Exercise data

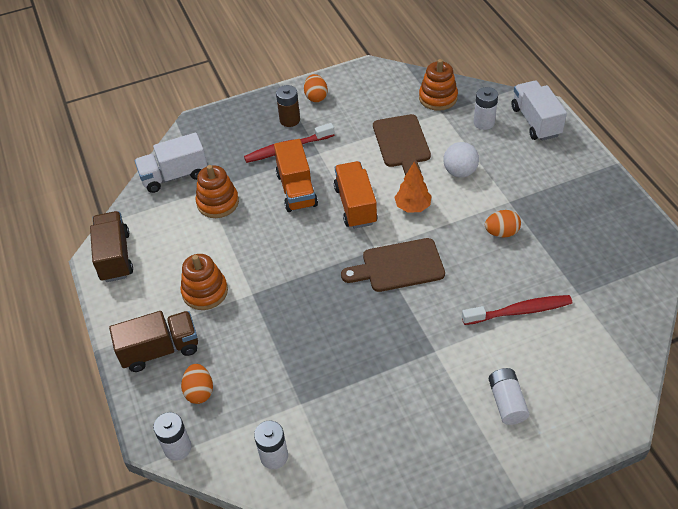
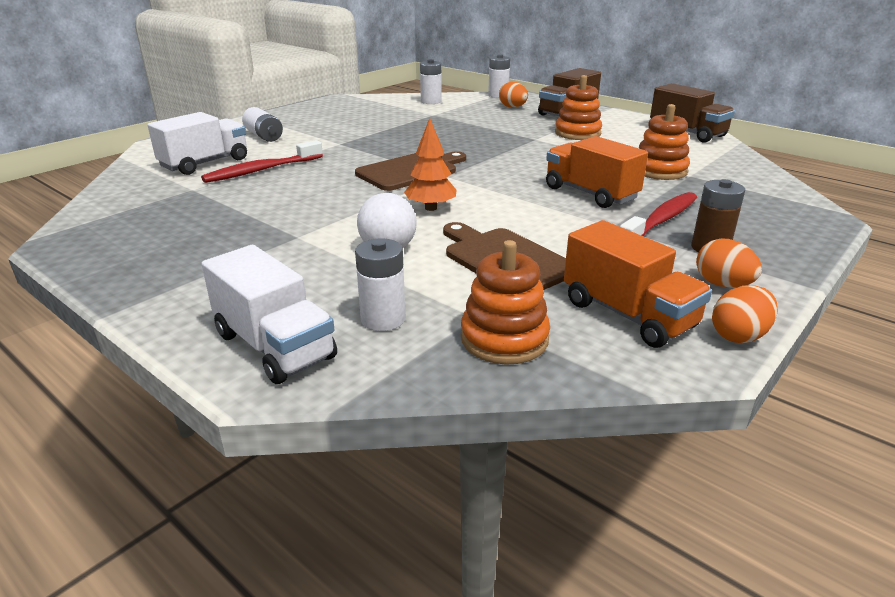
camera: 150 degrees right, 20 degrees down
(174, 176) = (744, 177): white truck -> white truck (205, 163)
(355, 205) = (503, 196): orange truck -> orange truck (628, 314)
(501, 232) = (299, 210): orange egg -> orange egg (739, 336)

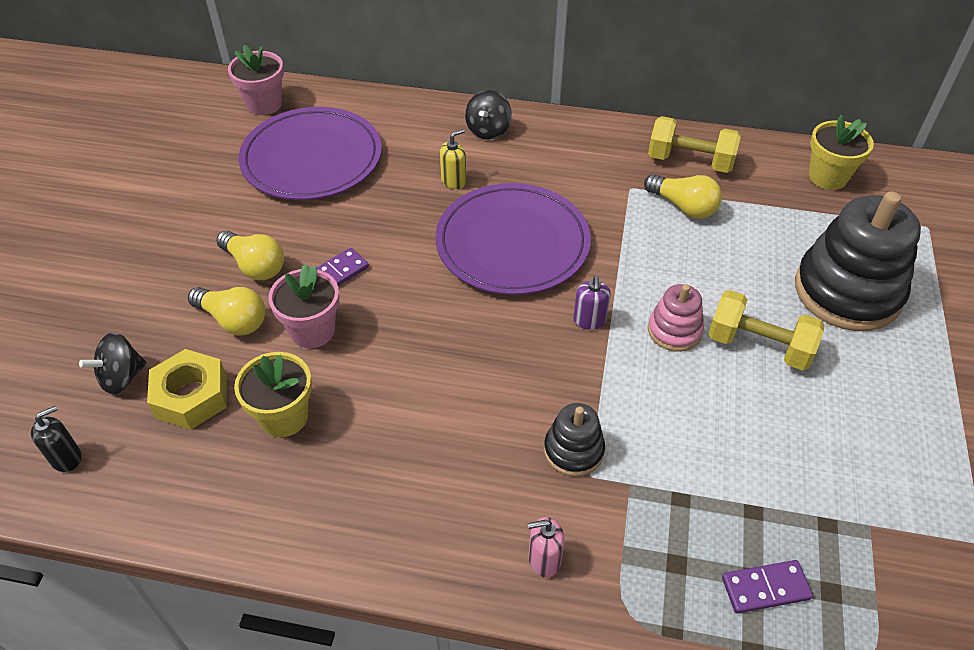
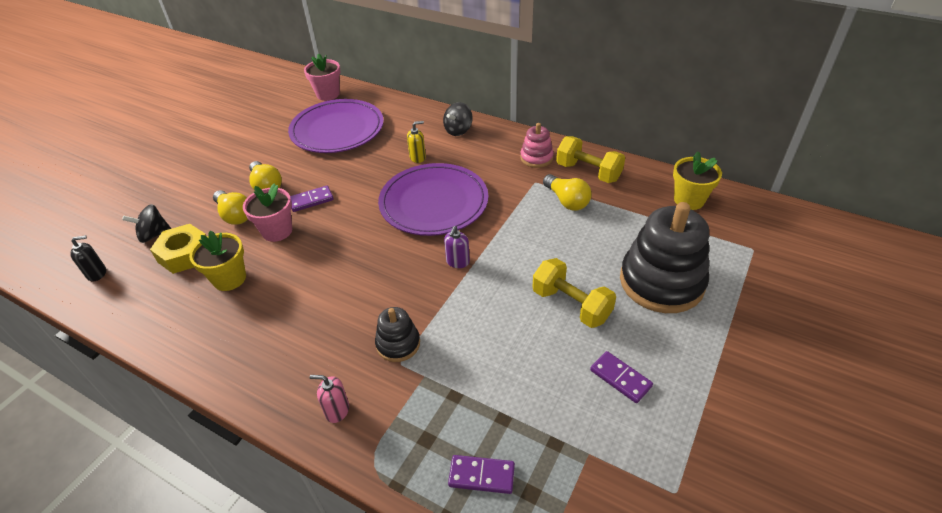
camera: 20 degrees right, 5 degrees down
(674, 330) = (514, 281): pink stacking toy -> pink stacking toy (536, 158)
(860, 424) = (620, 378): none -> purple domino

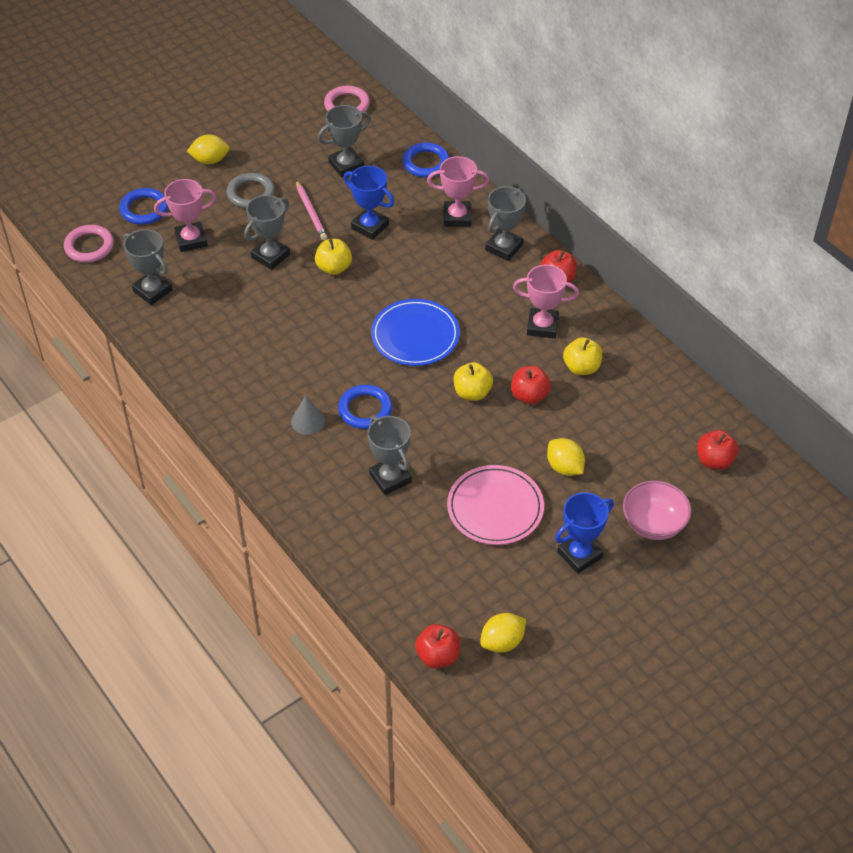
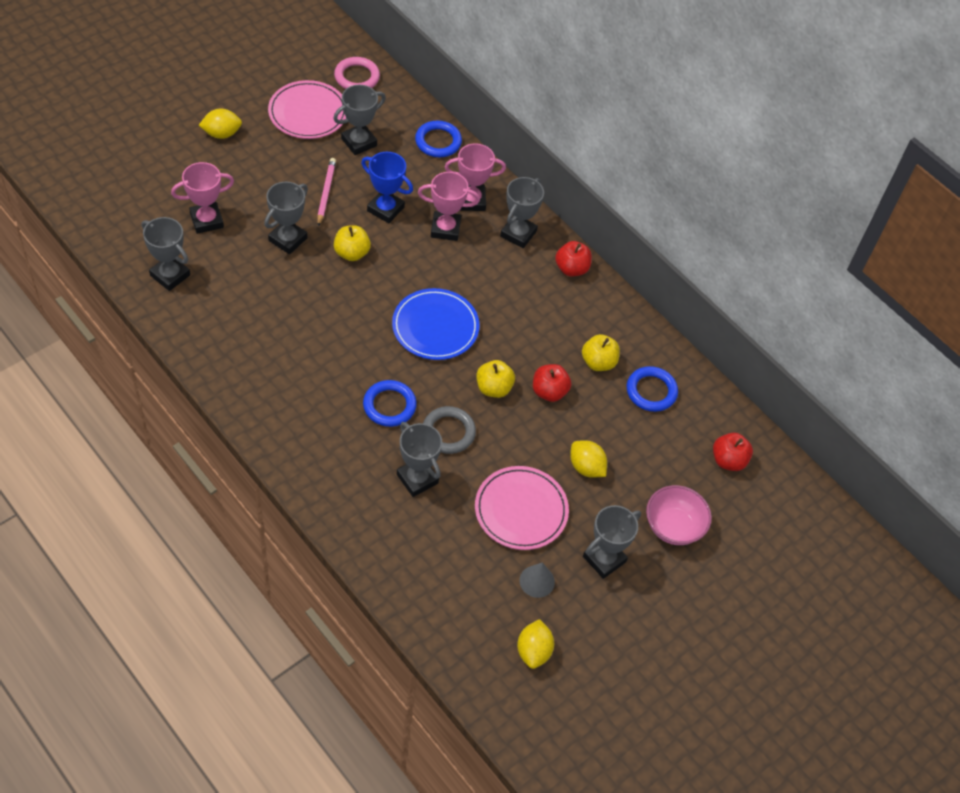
camera: 10 degrees left, 5 degrees up
(89, 246) = (103, 226): pink ring -> none
(144, 209) = (157, 186): blue ring -> blue ring (651, 391)
(250, 194) = (264, 171): grey ring -> grey ring (448, 432)
(296, 139) = (308, 113): none -> pink plate
(308, 421) = (333, 418): grey cone -> grey cone (537, 581)
(311, 212) = (326, 192): pink pencil -> pink pencil turned 150 degrees counterclockwise
(438, 656) = (472, 666): red apple -> none
(502, 642) = (533, 651): yellow lemon -> yellow lemon turned 45 degrees counterclockwise
(542, 326) = (559, 318): pink trophy -> pink trophy (445, 229)
(579, 555) = (604, 559): blue trophy -> grey trophy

Activity
Every line that holds the word "trophy" should be copied from the records.

Solution
(542, 326) = (559, 318): pink trophy -> pink trophy (445, 229)
(579, 555) = (604, 559): blue trophy -> grey trophy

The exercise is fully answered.